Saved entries
- - - - -

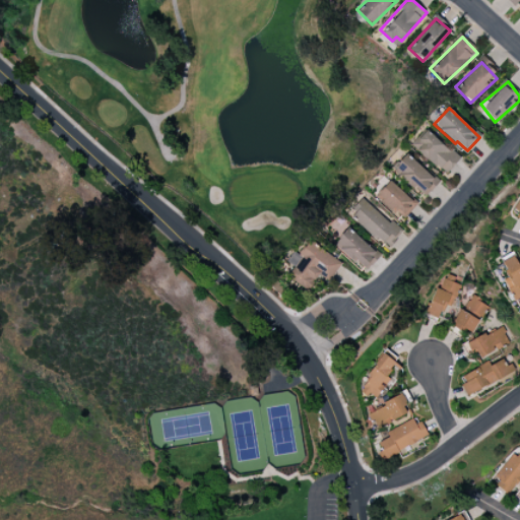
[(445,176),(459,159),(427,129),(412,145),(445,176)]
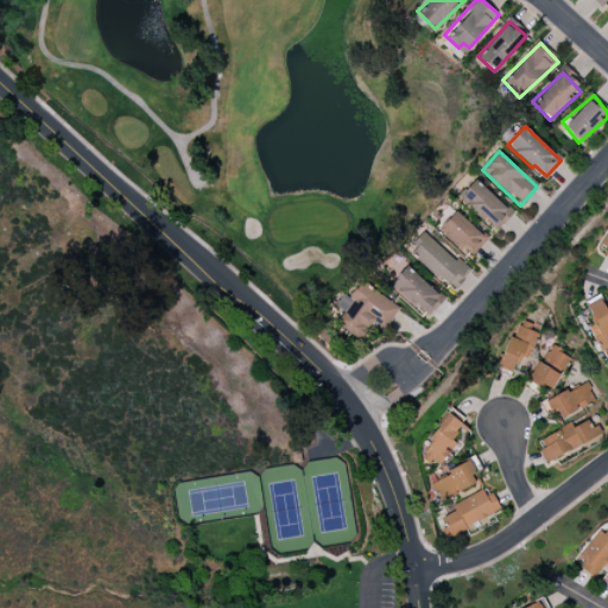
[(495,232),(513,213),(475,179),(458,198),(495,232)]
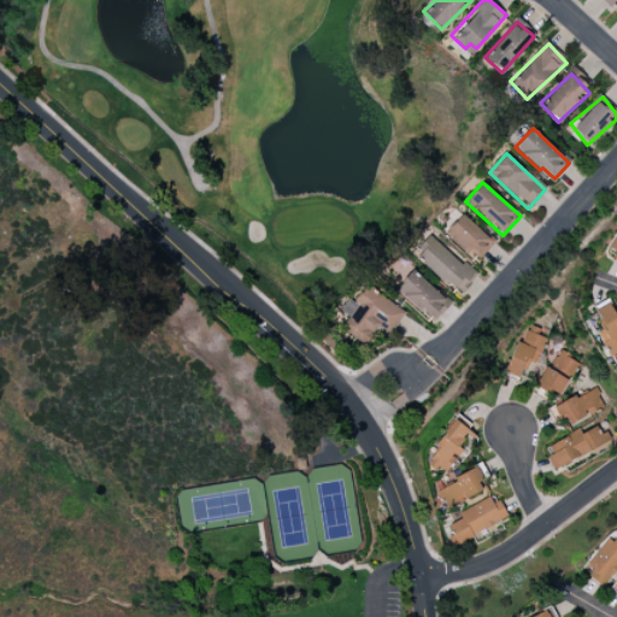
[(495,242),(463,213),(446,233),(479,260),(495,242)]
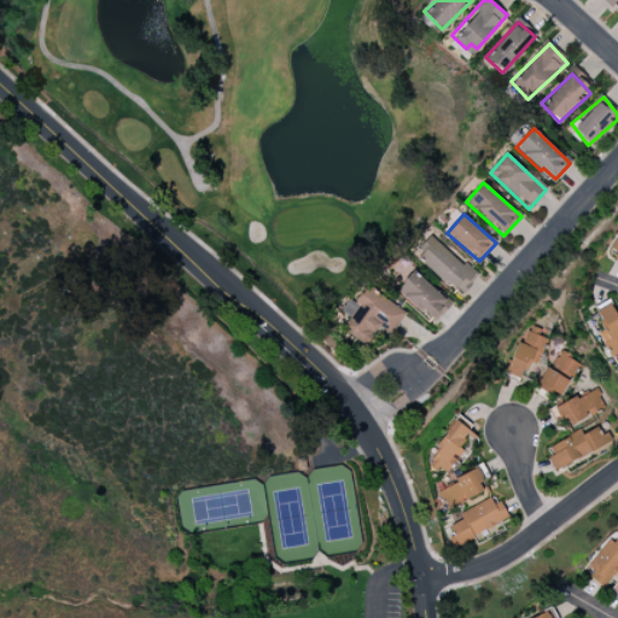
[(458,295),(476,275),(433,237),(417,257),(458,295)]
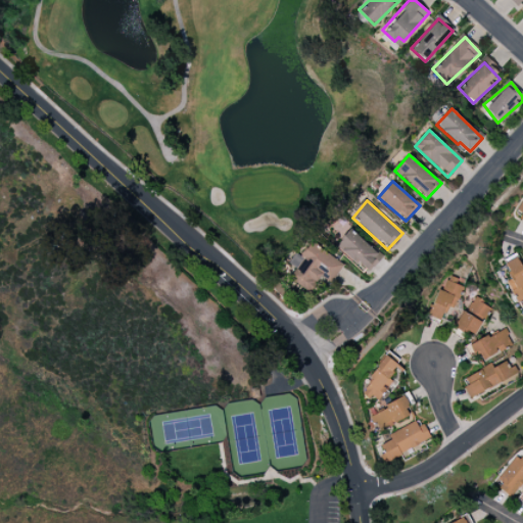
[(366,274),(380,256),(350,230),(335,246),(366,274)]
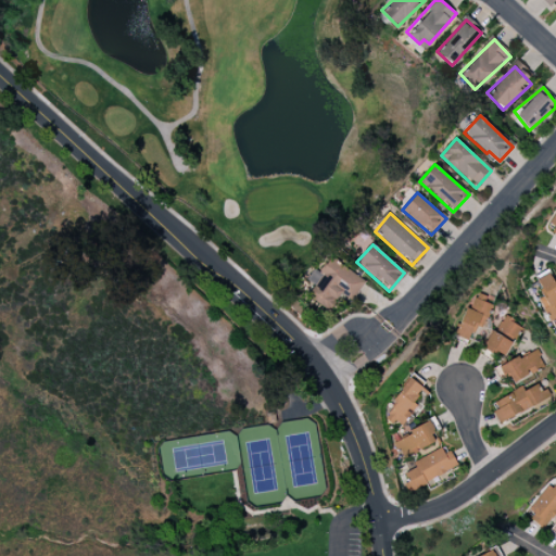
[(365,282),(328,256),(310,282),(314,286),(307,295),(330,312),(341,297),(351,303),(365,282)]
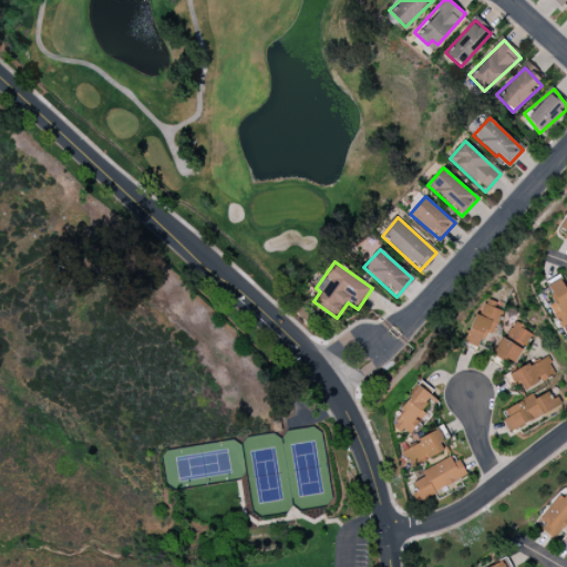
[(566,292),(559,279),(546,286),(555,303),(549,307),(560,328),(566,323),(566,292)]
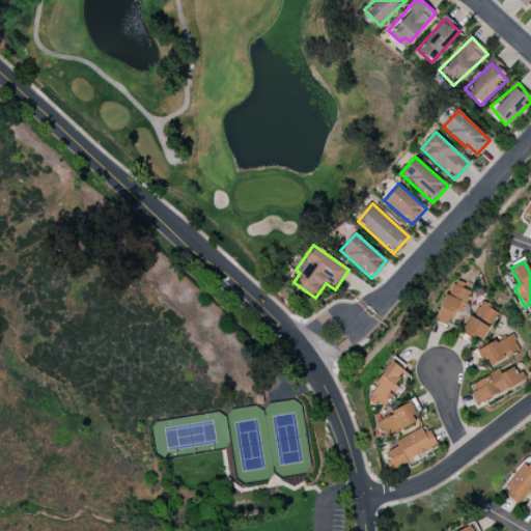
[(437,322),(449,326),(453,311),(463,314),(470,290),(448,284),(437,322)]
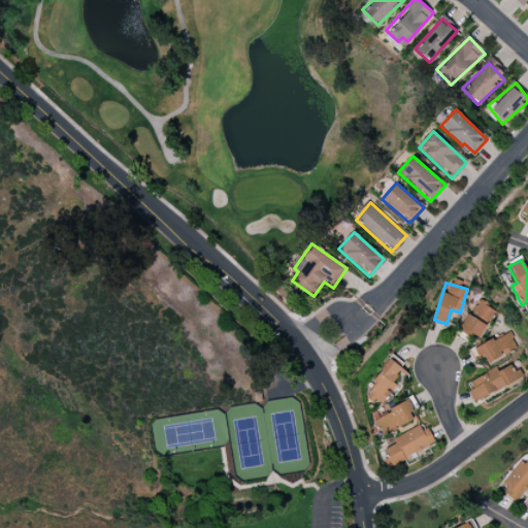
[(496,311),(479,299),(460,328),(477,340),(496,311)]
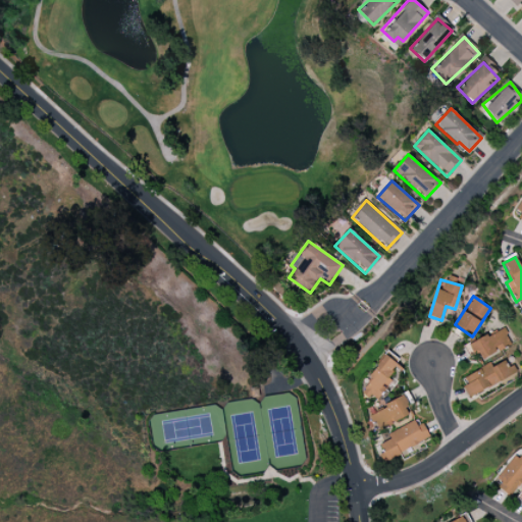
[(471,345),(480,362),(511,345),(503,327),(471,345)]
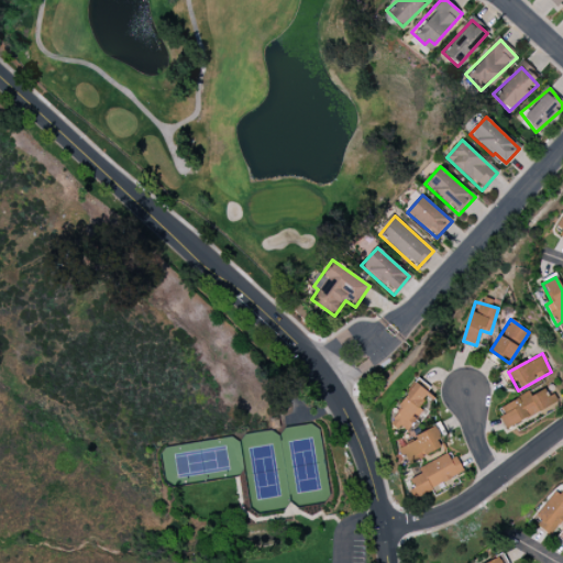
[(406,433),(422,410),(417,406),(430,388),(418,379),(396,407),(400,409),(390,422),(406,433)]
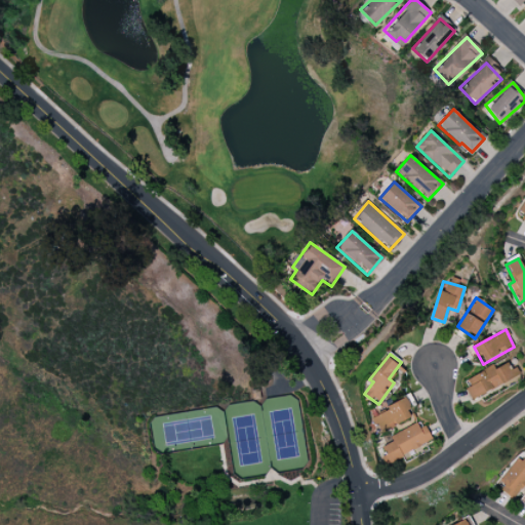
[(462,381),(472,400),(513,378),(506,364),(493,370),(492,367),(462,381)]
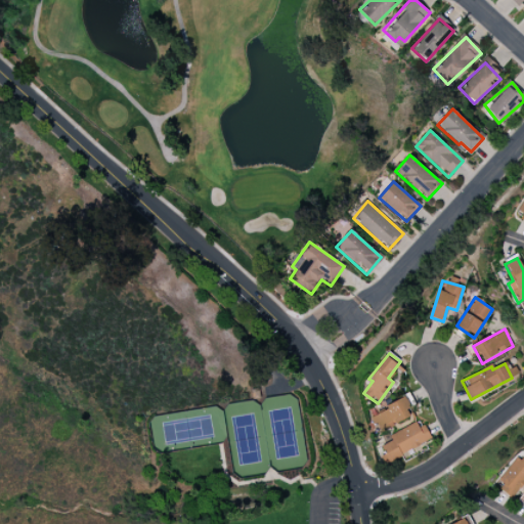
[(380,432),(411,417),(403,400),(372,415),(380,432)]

- - - - -

> [WHAT IS REQUIRED]: Exact repetition of the data is needed, with no images retained.

> [SOLUTION TO THE EXERCISE]:
[(445,176),(459,159),(427,129),(412,145),(445,176)]
[(495,232),(513,213),(475,179),(458,198),(495,232)]
[(495,242),(463,213),(446,233),(479,260),(495,242)]
[(458,295),(476,275),(433,237),(417,257),(458,295)]
[(366,274),(380,256),(350,230),(335,246),(366,274)]
[(365,282),(328,256),(310,282),(314,286),(307,295),(330,312),(341,297),(351,303),(365,282)]
[(566,292),(559,279),(546,286),(555,303),(549,307),(560,328),(566,323),(566,292)]
[(437,322),(449,326),(453,311),(463,314),(470,290),(448,284),(437,322)]
[(496,311),(479,299),(460,328),(477,340),(496,311)]
[(471,345),(480,362),(511,345),(503,327),(471,345)]
[(406,433),(422,410),(417,406),(430,388),(418,379),(396,407),(400,409),(390,422),(406,433)]
[(462,381),(472,400),(513,378),(506,364),(493,370),(492,367),(462,381)]
[(380,432),(411,417),(403,400),(372,415),(380,432)]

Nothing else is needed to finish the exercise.